The data =
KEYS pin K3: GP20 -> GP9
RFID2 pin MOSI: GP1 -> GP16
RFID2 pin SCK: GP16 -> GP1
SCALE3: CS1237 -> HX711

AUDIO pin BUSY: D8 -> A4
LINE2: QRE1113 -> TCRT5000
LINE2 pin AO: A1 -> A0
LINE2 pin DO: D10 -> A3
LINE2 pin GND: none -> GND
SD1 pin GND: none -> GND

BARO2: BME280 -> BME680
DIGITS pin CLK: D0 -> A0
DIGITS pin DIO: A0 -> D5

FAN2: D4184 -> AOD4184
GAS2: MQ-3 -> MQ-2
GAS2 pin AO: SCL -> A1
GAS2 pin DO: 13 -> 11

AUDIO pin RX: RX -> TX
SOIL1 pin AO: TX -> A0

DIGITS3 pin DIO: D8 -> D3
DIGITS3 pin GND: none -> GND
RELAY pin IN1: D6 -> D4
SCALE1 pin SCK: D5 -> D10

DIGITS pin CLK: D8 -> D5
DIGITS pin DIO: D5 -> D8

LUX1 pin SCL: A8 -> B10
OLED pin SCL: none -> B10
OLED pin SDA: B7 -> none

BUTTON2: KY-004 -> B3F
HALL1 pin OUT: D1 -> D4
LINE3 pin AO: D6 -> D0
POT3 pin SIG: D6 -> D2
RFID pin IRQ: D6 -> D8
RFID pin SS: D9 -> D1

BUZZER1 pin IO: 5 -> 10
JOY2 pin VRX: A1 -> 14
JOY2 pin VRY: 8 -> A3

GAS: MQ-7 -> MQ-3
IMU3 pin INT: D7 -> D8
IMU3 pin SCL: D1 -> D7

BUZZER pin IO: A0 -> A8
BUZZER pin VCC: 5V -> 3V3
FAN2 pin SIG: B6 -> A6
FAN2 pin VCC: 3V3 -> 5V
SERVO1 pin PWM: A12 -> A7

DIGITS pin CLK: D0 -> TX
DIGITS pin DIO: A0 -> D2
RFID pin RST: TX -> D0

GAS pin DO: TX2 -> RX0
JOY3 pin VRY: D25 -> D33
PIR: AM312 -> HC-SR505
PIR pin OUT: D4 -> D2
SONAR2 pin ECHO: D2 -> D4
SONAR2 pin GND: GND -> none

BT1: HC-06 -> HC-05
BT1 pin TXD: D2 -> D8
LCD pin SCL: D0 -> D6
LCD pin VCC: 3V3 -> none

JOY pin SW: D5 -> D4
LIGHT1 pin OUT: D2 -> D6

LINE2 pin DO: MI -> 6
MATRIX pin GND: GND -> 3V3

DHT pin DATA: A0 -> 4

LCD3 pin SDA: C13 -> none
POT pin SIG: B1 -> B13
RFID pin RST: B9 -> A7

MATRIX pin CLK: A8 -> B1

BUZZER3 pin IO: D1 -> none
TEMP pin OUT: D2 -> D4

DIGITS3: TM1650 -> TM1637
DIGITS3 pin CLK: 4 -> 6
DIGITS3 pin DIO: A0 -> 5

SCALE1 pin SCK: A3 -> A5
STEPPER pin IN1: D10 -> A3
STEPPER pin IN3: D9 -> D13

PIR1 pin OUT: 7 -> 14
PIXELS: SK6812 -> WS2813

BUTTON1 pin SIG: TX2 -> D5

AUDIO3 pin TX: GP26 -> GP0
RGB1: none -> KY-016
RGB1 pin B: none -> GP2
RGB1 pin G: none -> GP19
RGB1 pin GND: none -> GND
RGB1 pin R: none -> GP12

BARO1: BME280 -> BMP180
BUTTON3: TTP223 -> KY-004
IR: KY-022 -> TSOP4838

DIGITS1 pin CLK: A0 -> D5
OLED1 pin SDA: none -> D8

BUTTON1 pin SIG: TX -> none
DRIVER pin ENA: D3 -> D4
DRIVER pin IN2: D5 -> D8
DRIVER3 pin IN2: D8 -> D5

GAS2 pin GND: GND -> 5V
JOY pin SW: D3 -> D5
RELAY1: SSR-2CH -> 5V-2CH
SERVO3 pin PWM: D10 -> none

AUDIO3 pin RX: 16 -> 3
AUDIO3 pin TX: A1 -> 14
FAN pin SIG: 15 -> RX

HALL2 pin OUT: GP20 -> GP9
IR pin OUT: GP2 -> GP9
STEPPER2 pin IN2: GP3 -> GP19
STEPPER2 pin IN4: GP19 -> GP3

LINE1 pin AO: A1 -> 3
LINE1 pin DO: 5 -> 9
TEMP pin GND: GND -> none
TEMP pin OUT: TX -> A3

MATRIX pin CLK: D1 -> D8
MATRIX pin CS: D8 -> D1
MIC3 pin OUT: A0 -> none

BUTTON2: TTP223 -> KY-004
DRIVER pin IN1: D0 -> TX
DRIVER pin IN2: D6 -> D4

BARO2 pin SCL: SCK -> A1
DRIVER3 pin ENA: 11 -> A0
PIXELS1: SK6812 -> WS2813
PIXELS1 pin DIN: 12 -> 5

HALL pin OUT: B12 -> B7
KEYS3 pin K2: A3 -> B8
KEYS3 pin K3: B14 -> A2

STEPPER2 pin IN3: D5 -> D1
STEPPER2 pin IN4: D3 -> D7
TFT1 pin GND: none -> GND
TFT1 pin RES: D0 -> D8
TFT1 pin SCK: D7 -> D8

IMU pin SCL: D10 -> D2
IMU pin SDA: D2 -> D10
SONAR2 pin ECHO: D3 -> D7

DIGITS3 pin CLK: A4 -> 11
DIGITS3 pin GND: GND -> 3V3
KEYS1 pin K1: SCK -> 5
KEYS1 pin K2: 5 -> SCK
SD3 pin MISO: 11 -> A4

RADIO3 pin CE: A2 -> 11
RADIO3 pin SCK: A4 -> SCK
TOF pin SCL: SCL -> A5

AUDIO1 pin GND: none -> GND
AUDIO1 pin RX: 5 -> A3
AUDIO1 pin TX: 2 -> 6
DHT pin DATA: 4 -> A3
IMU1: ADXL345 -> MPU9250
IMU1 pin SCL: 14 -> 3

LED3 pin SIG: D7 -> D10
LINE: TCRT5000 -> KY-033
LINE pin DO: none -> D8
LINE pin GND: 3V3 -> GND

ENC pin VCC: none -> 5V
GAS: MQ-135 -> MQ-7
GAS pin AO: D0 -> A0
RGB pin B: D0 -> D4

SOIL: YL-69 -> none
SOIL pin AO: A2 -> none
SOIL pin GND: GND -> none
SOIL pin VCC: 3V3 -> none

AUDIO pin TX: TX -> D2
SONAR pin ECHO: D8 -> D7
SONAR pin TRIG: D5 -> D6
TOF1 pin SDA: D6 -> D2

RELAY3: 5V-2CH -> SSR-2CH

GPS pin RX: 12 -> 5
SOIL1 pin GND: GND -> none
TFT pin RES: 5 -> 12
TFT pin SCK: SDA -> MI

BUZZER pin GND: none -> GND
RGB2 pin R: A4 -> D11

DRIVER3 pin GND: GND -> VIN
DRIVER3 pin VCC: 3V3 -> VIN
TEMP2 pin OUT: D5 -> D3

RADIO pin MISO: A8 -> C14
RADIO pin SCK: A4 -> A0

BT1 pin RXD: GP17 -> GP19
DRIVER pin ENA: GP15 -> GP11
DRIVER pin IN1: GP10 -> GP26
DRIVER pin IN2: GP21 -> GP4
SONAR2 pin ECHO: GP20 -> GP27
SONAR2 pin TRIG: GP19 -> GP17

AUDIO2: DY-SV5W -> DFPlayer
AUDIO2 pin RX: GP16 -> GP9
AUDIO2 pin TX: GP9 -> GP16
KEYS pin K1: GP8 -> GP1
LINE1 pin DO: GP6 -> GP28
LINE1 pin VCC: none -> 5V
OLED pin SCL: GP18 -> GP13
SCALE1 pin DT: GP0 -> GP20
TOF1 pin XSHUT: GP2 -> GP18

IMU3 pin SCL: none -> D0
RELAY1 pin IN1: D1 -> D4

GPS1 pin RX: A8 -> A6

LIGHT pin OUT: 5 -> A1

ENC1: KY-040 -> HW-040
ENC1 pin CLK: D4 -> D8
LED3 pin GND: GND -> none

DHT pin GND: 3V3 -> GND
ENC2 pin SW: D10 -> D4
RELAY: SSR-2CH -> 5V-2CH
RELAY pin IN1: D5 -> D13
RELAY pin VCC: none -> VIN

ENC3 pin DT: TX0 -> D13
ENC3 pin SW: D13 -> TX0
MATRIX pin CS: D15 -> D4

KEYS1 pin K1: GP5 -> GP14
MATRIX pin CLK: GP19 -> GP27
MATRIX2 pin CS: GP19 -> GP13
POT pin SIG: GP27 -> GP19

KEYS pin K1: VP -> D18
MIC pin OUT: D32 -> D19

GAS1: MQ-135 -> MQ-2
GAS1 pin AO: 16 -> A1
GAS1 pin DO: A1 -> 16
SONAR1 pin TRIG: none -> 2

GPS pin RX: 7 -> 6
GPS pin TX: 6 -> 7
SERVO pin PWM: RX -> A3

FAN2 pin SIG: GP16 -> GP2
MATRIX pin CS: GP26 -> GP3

What you should do = Given the data above, transcribe exactly the lines from the one containing "MATRIX pin CS: D8 -> D1" down to the one containing "ENC3 pin SW: D13 -> TX0", and no others.

Response =
MATRIX pin CS: D8 -> D1
MIC3 pin OUT: A0 -> none

BUTTON2: TTP223 -> KY-004
DRIVER pin IN1: D0 -> TX
DRIVER pin IN2: D6 -> D4

BARO2 pin SCL: SCK -> A1
DRIVER3 pin ENA: 11 -> A0
PIXELS1: SK6812 -> WS2813
PIXELS1 pin DIN: 12 -> 5

HALL pin OUT: B12 -> B7
KEYS3 pin K2: A3 -> B8
KEYS3 pin K3: B14 -> A2

STEPPER2 pin IN3: D5 -> D1
STEPPER2 pin IN4: D3 -> D7
TFT1 pin GND: none -> GND
TFT1 pin RES: D0 -> D8
TFT1 pin SCK: D7 -> D8

IMU pin SCL: D10 -> D2
IMU pin SDA: D2 -> D10
SONAR2 pin ECHO: D3 -> D7

DIGITS3 pin CLK: A4 -> 11
DIGITS3 pin GND: GND -> 3V3
KEYS1 pin K1: SCK -> 5
KEYS1 pin K2: 5 -> SCK
SD3 pin MISO: 11 -> A4

RADIO3 pin CE: A2 -> 11
RADIO3 pin SCK: A4 -> SCK
TOF pin SCL: SCL -> A5

AUDIO1 pin GND: none -> GND
AUDIO1 pin RX: 5 -> A3
AUDIO1 pin TX: 2 -> 6
DHT pin DATA: 4 -> A3
IMU1: ADXL345 -> MPU9250
IMU1 pin SCL: 14 -> 3

LED3 pin SIG: D7 -> D10
LINE: TCRT5000 -> KY-033
LINE pin DO: none -> D8
LINE pin GND: 3V3 -> GND

ENC pin VCC: none -> 5V
GAS: MQ-135 -> MQ-7
GAS pin AO: D0 -> A0
RGB pin B: D0 -> D4

SOIL: YL-69 -> none
SOIL pin AO: A2 -> none
SOIL pin GND: GND -> none
SOIL pin VCC: 3V3 -> none

AUDIO pin TX: TX -> D2
SONAR pin ECHO: D8 -> D7
SONAR pin TRIG: D5 -> D6
TOF1 pin SDA: D6 -> D2

RELAY3: 5V-2CH -> SSR-2CH

GPS pin RX: 12 -> 5
SOIL1 pin GND: GND -> none
TFT pin RES: 5 -> 12
TFT pin SCK: SDA -> MI

BUZZER pin GND: none -> GND
RGB2 pin R: A4 -> D11

DRIVER3 pin GND: GND -> VIN
DRIVER3 pin VCC: 3V3 -> VIN
TEMP2 pin OUT: D5 -> D3

RADIO pin MISO: A8 -> C14
RADIO pin SCK: A4 -> A0

BT1 pin RXD: GP17 -> GP19
DRIVER pin ENA: GP15 -> GP11
DRIVER pin IN1: GP10 -> GP26
DRIVER pin IN2: GP21 -> GP4
SONAR2 pin ECHO: GP20 -> GP27
SONAR2 pin TRIG: GP19 -> GP17

AUDIO2: DY-SV5W -> DFPlayer
AUDIO2 pin RX: GP16 -> GP9
AUDIO2 pin TX: GP9 -> GP16
KEYS pin K1: GP8 -> GP1
LINE1 pin DO: GP6 -> GP28
LINE1 pin VCC: none -> 5V
OLED pin SCL: GP18 -> GP13
SCALE1 pin DT: GP0 -> GP20
TOF1 pin XSHUT: GP2 -> GP18

IMU3 pin SCL: none -> D0
RELAY1 pin IN1: D1 -> D4

GPS1 pin RX: A8 -> A6

LIGHT pin OUT: 5 -> A1

ENC1: KY-040 -> HW-040
ENC1 pin CLK: D4 -> D8
LED3 pin GND: GND -> none

DHT pin GND: 3V3 -> GND
ENC2 pin SW: D10 -> D4
RELAY: SSR-2CH -> 5V-2CH
RELAY pin IN1: D5 -> D13
RELAY pin VCC: none -> VIN

ENC3 pin DT: TX0 -> D13
ENC3 pin SW: D13 -> TX0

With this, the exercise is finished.